**Exercise description**
Word for word, and with pictures excluded, copy out all the records that follow.

#### Information ####

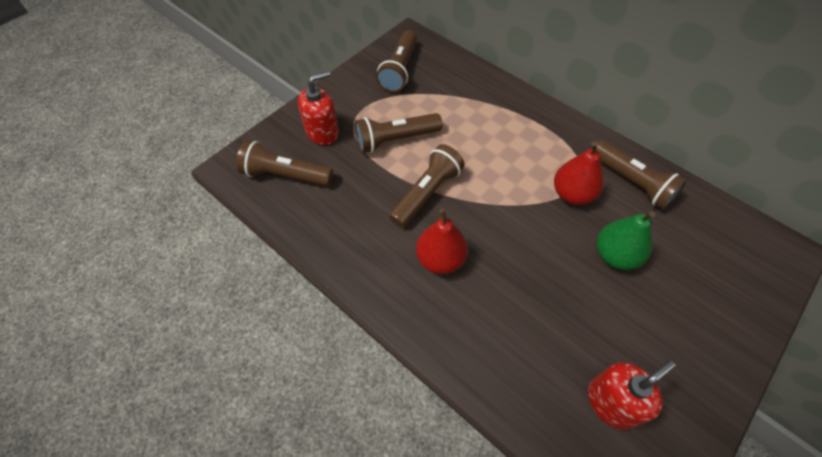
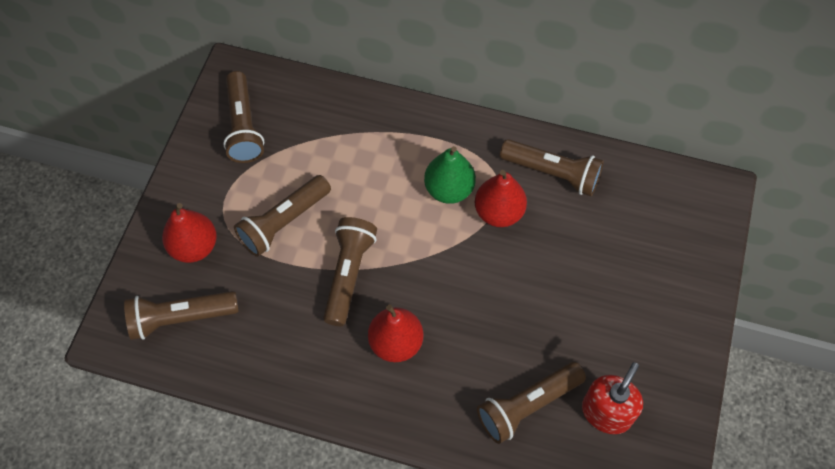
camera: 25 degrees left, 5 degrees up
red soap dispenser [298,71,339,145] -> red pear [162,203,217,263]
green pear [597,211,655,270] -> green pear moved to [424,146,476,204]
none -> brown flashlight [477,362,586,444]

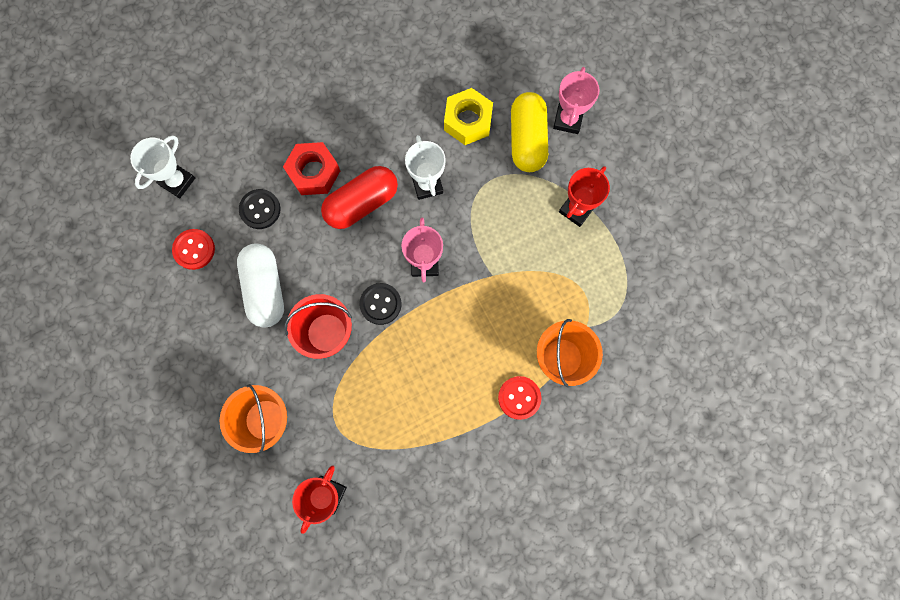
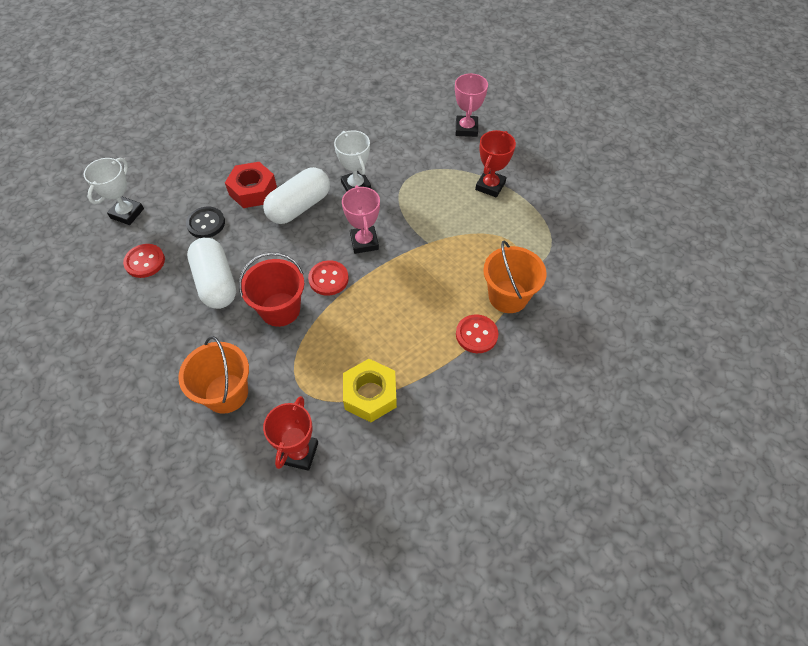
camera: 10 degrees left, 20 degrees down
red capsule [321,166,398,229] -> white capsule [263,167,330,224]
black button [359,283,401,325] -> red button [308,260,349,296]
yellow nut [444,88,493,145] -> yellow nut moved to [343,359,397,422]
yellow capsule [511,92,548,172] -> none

####

**Problem solution**
camera: 25 degrees left, 5 degrees up
red soap dispenser [298,71,339,145] -> red pear [162,203,217,263]
green pear [597,211,655,270] -> green pear moved to [424,146,476,204]
none -> brown flashlight [477,362,586,444]

camera: 10 degrees left, 20 degrees down
red capsule [321,166,398,229] -> white capsule [263,167,330,224]
black button [359,283,401,325] -> red button [308,260,349,296]
yellow nut [444,88,493,145] -> yellow nut moved to [343,359,397,422]
yellow capsule [511,92,548,172] -> none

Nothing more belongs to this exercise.